## [TO DO]
Reproduce the data below verbatim from the line containing "Return results in" through its final line, and produce nothing more.

** start DATA FOR THE TASK **

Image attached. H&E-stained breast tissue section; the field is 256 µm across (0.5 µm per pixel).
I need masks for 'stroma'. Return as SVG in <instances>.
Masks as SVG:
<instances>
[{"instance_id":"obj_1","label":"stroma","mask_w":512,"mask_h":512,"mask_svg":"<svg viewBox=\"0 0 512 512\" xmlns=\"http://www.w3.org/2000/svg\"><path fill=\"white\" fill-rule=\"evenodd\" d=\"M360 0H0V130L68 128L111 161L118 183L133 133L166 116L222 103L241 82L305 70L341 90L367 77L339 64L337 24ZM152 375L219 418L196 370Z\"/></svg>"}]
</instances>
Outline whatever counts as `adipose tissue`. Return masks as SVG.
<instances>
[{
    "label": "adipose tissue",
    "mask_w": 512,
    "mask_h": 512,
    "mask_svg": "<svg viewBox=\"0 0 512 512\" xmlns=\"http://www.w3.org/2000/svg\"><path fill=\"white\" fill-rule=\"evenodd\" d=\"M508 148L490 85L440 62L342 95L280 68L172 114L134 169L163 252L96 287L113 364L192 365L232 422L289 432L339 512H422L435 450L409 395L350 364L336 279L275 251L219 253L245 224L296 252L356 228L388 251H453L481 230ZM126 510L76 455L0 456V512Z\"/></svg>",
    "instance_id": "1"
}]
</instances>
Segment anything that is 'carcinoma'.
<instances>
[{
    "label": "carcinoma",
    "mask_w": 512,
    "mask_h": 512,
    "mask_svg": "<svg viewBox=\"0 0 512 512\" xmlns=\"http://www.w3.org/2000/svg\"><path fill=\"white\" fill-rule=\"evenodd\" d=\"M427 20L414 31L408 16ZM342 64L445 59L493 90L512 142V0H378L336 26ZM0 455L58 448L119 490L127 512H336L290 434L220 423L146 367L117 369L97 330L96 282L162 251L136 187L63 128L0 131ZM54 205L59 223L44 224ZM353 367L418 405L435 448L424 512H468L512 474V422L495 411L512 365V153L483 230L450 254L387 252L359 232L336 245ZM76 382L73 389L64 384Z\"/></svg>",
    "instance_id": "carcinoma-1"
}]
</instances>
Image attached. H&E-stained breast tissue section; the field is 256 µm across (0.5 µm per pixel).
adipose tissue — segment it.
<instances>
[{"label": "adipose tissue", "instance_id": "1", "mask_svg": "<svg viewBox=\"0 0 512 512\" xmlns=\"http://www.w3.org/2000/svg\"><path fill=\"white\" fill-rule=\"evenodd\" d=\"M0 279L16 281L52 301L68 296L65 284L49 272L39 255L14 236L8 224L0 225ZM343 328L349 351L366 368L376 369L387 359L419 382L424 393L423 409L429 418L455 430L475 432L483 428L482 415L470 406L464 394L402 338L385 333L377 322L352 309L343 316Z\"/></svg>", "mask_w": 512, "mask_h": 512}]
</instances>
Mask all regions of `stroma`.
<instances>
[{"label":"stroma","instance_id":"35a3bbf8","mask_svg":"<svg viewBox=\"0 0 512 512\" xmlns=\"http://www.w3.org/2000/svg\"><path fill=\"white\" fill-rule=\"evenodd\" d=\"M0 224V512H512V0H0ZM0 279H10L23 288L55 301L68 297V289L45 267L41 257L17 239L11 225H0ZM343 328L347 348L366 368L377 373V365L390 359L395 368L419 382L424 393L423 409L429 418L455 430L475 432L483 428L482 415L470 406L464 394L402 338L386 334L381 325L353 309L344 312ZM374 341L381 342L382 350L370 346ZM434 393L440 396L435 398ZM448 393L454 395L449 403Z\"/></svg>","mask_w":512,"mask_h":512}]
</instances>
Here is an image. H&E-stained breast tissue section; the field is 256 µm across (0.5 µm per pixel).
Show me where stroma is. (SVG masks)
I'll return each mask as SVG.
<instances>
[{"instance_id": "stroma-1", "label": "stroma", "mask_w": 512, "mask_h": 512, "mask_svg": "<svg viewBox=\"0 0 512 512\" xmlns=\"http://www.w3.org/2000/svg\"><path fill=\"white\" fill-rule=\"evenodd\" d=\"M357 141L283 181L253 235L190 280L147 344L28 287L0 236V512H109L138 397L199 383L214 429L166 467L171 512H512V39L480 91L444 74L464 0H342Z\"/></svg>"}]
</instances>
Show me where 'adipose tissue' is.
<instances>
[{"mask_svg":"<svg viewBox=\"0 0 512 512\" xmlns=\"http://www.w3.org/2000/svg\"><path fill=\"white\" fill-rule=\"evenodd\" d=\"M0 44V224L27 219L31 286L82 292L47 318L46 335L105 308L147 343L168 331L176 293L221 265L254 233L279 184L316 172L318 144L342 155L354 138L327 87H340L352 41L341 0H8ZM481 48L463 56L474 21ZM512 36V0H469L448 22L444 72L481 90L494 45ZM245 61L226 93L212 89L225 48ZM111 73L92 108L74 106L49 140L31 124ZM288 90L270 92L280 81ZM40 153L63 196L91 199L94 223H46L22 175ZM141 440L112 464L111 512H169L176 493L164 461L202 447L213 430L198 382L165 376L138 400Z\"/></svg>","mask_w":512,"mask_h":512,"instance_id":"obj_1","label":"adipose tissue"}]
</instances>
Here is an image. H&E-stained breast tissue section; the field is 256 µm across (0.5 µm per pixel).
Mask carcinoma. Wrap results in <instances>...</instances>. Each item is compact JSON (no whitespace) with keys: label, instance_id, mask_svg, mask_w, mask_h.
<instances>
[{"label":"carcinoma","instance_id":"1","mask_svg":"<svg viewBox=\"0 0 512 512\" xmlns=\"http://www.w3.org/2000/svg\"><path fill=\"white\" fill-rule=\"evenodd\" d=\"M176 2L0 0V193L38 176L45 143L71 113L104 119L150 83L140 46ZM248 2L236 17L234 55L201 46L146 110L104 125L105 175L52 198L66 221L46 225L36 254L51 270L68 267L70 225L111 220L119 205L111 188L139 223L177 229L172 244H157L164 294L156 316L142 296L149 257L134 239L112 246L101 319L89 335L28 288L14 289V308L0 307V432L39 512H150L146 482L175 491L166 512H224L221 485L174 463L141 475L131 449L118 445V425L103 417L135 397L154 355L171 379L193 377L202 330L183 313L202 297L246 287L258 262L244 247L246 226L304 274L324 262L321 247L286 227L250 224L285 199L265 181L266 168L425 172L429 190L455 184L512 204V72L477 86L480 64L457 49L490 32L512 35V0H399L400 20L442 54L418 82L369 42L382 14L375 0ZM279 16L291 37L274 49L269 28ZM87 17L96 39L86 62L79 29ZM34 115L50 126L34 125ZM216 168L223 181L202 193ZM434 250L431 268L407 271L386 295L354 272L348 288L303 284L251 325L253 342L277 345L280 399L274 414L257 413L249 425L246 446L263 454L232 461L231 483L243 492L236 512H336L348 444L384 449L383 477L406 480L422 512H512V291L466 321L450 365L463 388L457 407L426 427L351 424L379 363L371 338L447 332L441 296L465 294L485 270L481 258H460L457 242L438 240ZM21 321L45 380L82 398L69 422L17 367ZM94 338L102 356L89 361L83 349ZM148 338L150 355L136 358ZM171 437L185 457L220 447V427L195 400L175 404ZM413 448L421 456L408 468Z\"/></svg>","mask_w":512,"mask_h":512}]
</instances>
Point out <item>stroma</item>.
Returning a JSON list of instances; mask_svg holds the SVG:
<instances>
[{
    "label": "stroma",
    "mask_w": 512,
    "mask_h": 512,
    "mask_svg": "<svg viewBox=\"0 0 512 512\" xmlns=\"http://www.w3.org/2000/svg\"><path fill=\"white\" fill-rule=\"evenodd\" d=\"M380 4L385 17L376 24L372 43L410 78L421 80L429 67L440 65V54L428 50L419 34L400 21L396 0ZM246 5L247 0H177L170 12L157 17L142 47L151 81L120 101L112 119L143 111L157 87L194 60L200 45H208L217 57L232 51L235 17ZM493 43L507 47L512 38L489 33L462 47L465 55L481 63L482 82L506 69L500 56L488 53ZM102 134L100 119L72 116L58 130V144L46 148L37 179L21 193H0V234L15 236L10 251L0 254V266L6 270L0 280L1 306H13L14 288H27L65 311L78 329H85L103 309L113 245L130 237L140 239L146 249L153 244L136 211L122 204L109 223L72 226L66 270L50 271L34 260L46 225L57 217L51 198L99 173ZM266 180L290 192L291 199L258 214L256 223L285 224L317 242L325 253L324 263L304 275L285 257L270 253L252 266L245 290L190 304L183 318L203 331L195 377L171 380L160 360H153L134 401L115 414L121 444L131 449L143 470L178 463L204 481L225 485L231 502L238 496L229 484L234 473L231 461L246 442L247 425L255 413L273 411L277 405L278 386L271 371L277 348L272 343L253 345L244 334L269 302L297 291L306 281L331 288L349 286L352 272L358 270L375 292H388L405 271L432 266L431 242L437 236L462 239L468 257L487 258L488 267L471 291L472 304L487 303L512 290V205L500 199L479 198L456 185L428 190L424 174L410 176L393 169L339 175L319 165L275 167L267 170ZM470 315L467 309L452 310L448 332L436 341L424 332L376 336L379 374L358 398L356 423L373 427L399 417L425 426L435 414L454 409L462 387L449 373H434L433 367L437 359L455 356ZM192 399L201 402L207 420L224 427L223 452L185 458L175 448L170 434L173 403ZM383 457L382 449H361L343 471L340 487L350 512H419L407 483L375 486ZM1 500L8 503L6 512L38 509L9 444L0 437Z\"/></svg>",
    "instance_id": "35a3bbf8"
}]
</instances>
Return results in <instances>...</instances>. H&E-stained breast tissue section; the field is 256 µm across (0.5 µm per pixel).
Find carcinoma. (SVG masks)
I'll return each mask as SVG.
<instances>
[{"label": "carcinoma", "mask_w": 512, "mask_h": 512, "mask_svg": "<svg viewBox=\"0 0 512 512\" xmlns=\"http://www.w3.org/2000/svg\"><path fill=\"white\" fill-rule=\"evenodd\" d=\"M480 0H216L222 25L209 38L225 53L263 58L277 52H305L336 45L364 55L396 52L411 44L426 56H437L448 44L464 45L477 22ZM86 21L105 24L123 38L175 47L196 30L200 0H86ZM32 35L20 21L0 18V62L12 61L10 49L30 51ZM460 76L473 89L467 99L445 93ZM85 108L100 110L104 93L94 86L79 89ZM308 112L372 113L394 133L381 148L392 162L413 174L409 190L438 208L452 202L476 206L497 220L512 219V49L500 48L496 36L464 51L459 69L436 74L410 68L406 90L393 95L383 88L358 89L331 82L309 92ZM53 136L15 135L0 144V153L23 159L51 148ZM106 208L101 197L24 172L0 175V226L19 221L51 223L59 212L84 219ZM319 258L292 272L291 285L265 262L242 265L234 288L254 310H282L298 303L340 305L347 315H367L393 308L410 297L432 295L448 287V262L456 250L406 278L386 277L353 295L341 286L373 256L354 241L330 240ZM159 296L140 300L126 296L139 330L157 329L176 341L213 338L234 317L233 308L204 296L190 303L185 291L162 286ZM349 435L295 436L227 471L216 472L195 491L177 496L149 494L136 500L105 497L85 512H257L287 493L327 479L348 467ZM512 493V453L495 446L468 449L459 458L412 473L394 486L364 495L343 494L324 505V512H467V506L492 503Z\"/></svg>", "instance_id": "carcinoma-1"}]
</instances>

** end DATA FOR THE TASK **

## [COMPLETE OUTPUT]
Return results in <instances>...</instances>. H&E-stained breast tissue section; the field is 256 µm across (0.5 µm per pixel).
Find carcinoma. (SVG masks)
I'll return each mask as SVG.
<instances>
[{"label": "carcinoma", "mask_w": 512, "mask_h": 512, "mask_svg": "<svg viewBox=\"0 0 512 512\" xmlns=\"http://www.w3.org/2000/svg\"><path fill=\"white\" fill-rule=\"evenodd\" d=\"M480 0H216L222 25L209 38L225 53L263 58L277 52H305L336 45L364 55L396 52L411 44L426 56H437L448 44L464 45L477 22ZM86 21L105 24L123 38L175 47L196 30L200 0H86ZM32 35L20 21L0 18V62L12 61L10 49L30 51ZM460 76L473 89L467 99L445 93ZM85 108L100 110L104 93L94 86L79 89ZM308 112L372 113L394 133L381 148L392 162L413 174L409 190L438 208L452 202L476 206L497 220L512 219V49L500 48L496 36L464 51L459 69L436 74L410 68L406 90L393 95L383 88L358 89L331 82L309 92ZM53 136L15 135L0 144V153L23 159L51 148ZM106 208L101 197L24 172L0 175V226L19 221L51 223L59 212L84 219ZM319 258L292 272L291 285L265 262L242 265L234 288L254 310H282L298 303L340 305L347 315H367L393 308L410 297L432 295L448 287V262L456 250L406 278L386 277L353 295L341 286L373 256L354 241L330 240ZM159 296L140 300L126 296L139 330L157 329L176 341L213 338L234 317L233 308L204 296L190 303L185 291L162 286ZM349 435L295 436L227 471L216 472L195 491L177 496L149 494L136 500L105 497L85 512H257L287 493L327 479L348 467ZM512 493V453L495 446L468 449L459 458L412 473L394 486L364 495L343 494L324 505V512H467V506L492 503Z\"/></svg>", "instance_id": "carcinoma-1"}]
</instances>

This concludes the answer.